[[ Records to use, beginning ]]

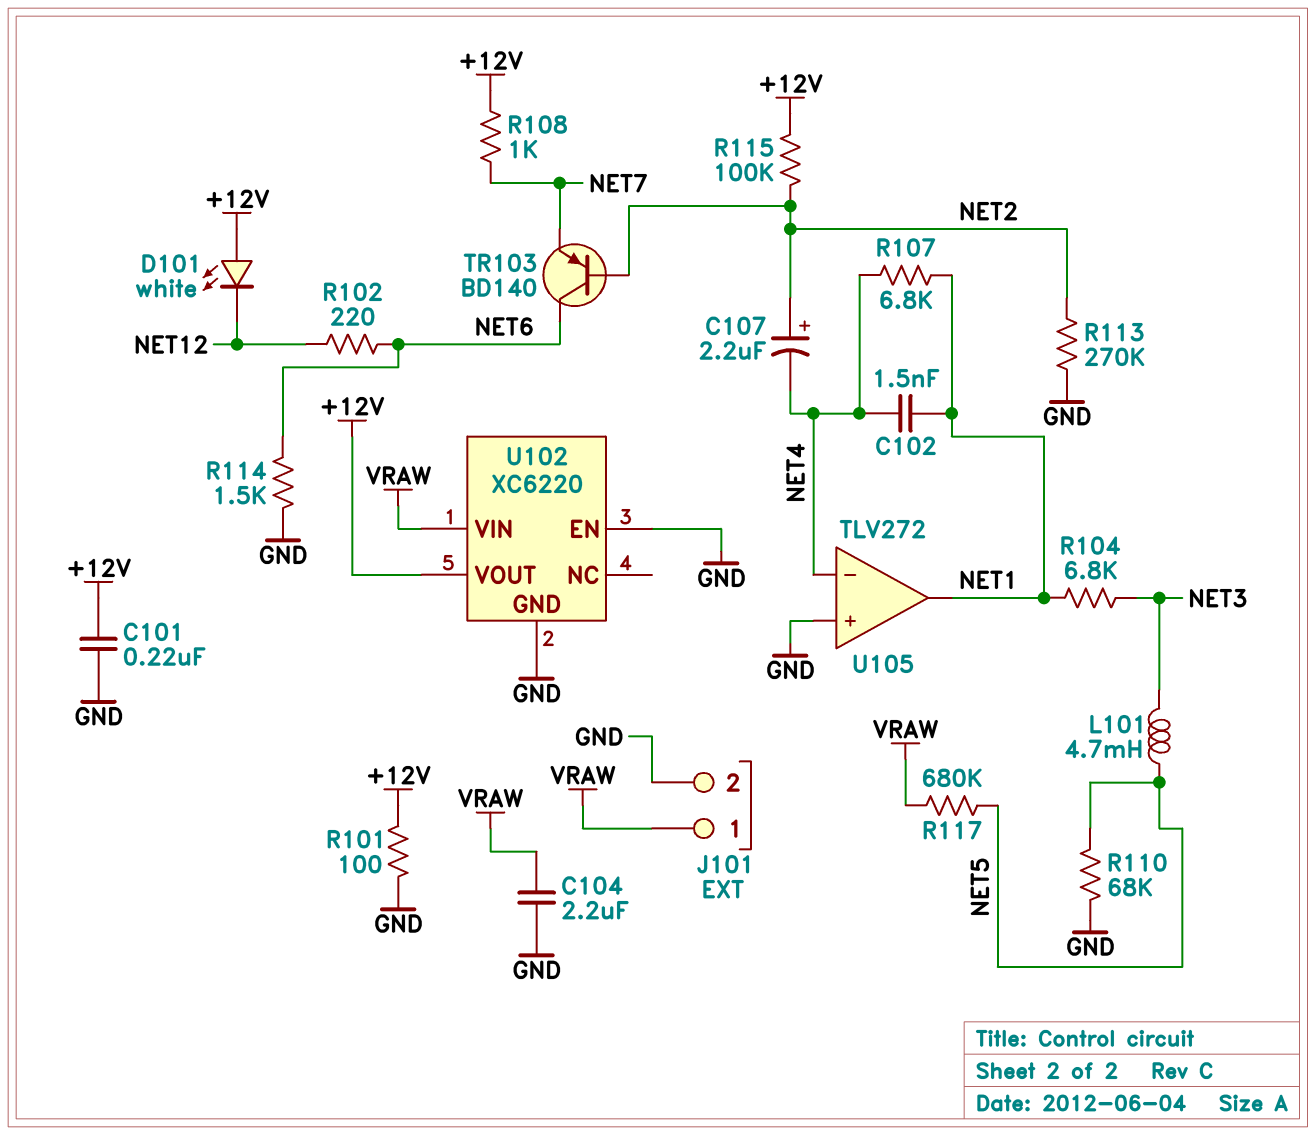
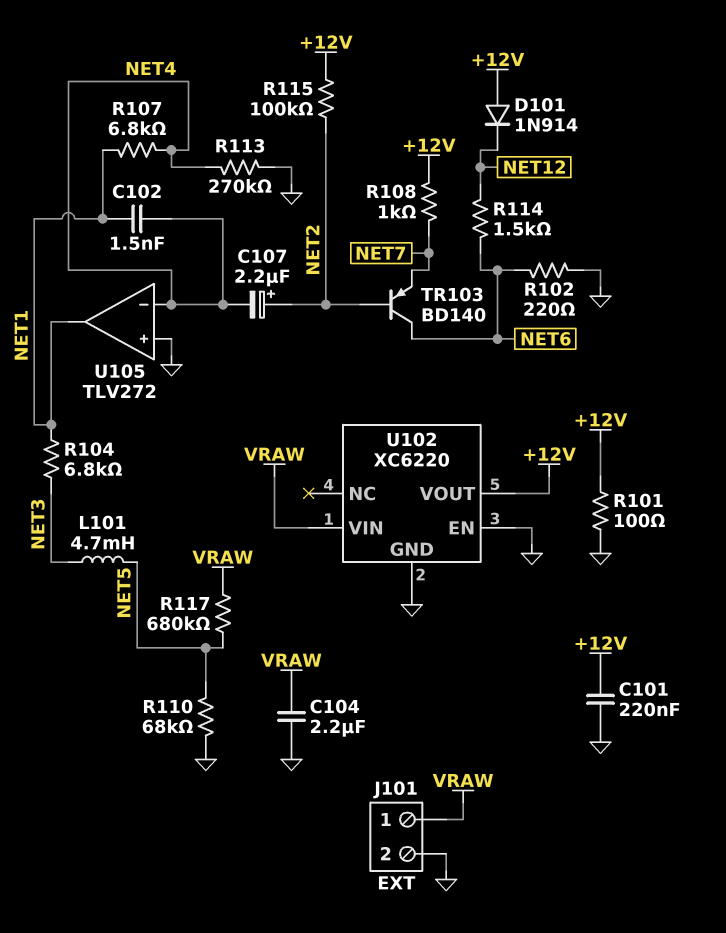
D101: LED white (A +12V, K NET12) -> diode 1N914 (A +12V, K NET12)
R102: 220 (NET6, NET12) -> 220 (GND, NET6)
R113: 270k (GND, NET2) -> 270k (GND, NET4)
R114: 1.5k (GND, NET6) -> 1.5k (NET6, NET12)

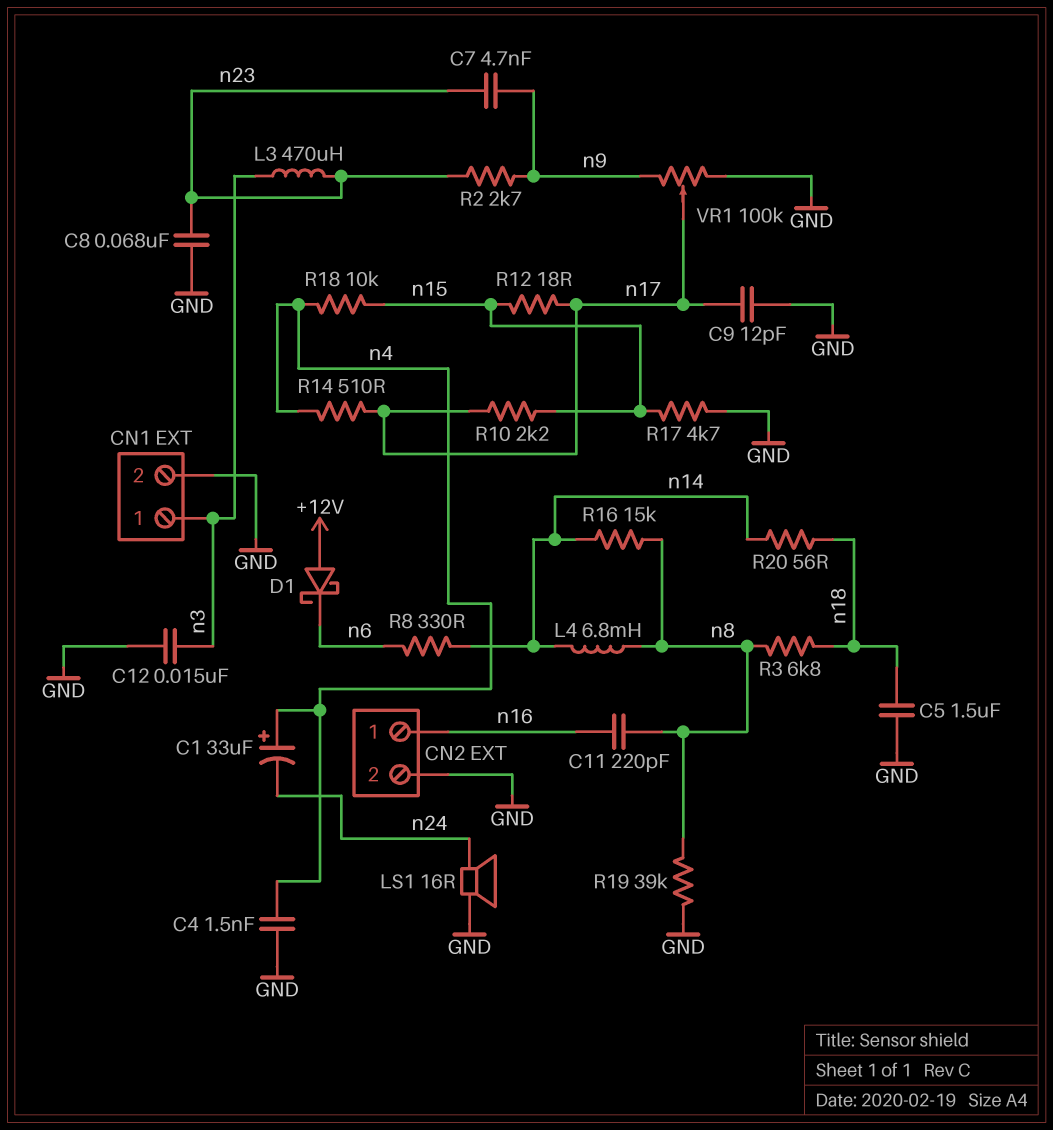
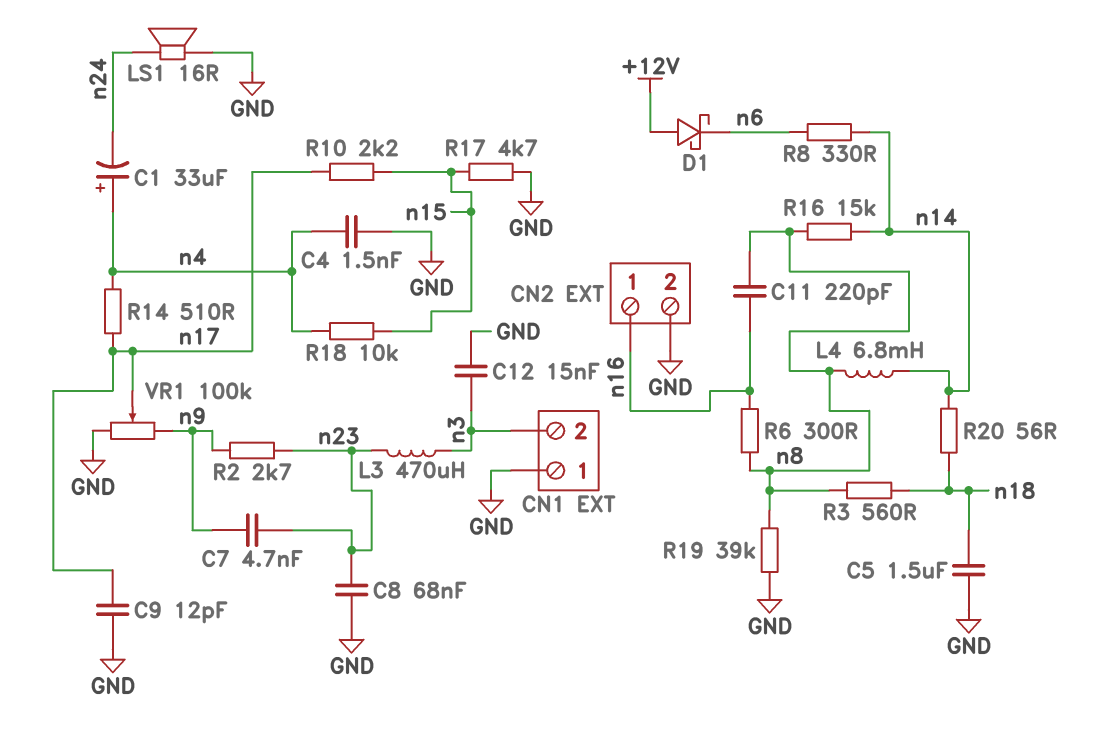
CN1 pin 1: n3 -> GND
CN1 pin 2: GND -> n3
R3: 6.8k (n8, n18) -> 560 (n8, n18)
R6: none -> 300 (n8, n16)
R12: 18 (n15, n17) -> none

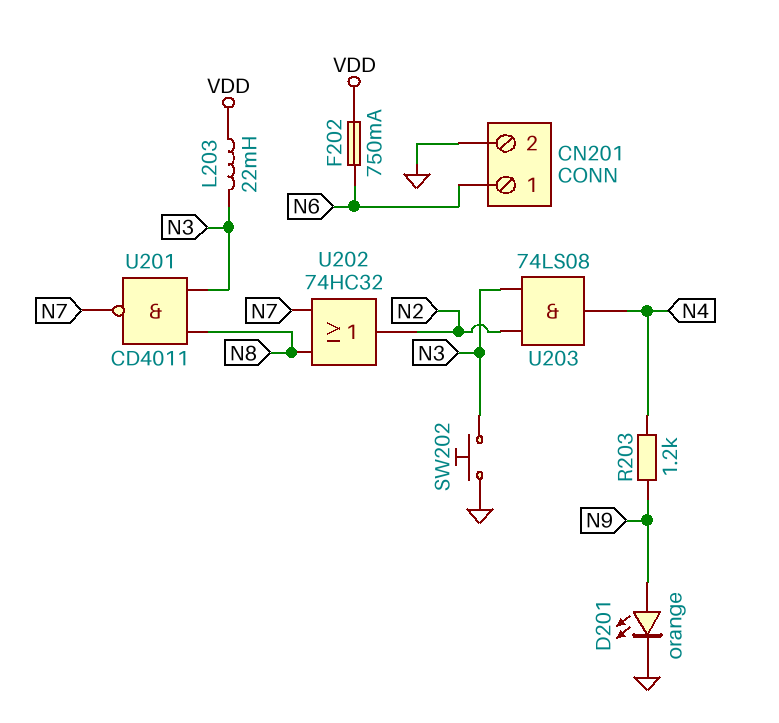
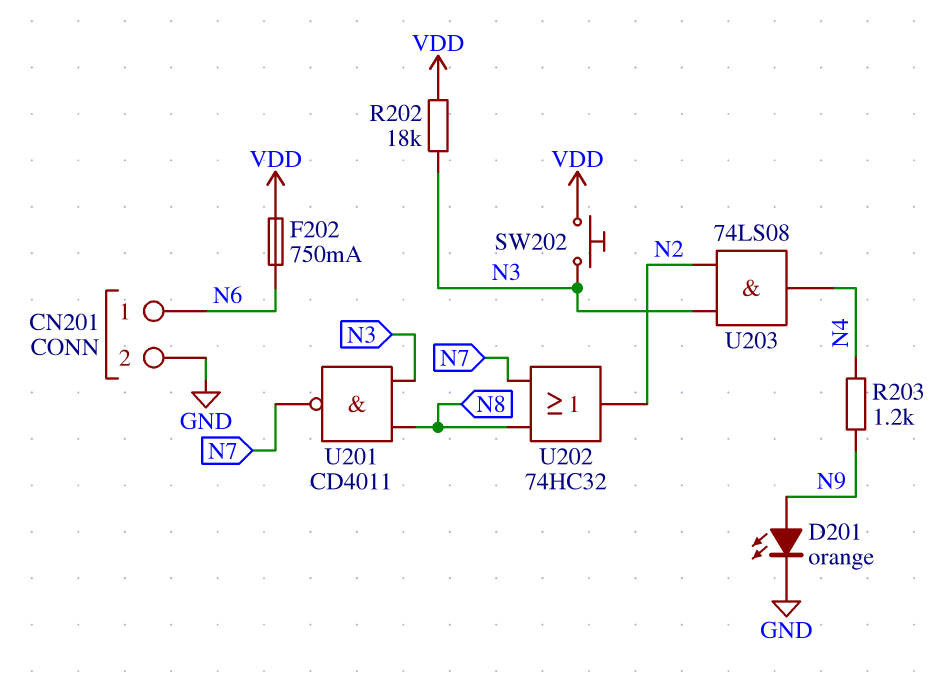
L203: 22mH (N3, VDD) -> none
R202: none -> 18k (N3, VDD)
SW202: button (GND, N3) -> button (N3, VDD)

[[ Records to use, end ]]

● How to complete this task
No pictures should appear in the copy, which holds exactly the lines from the first line of the data through the line with "CN1 pin 2: GND -> n3" and nothing else.

● Exercise answer
D101: LED white (A +12V, K NET12) -> diode 1N914 (A +12V, K NET12)
R102: 220 (NET6, NET12) -> 220 (GND, NET6)
R113: 270k (GND, NET2) -> 270k (GND, NET4)
R114: 1.5k (GND, NET6) -> 1.5k (NET6, NET12)

CN1 pin 1: n3 -> GND
CN1 pin 2: GND -> n3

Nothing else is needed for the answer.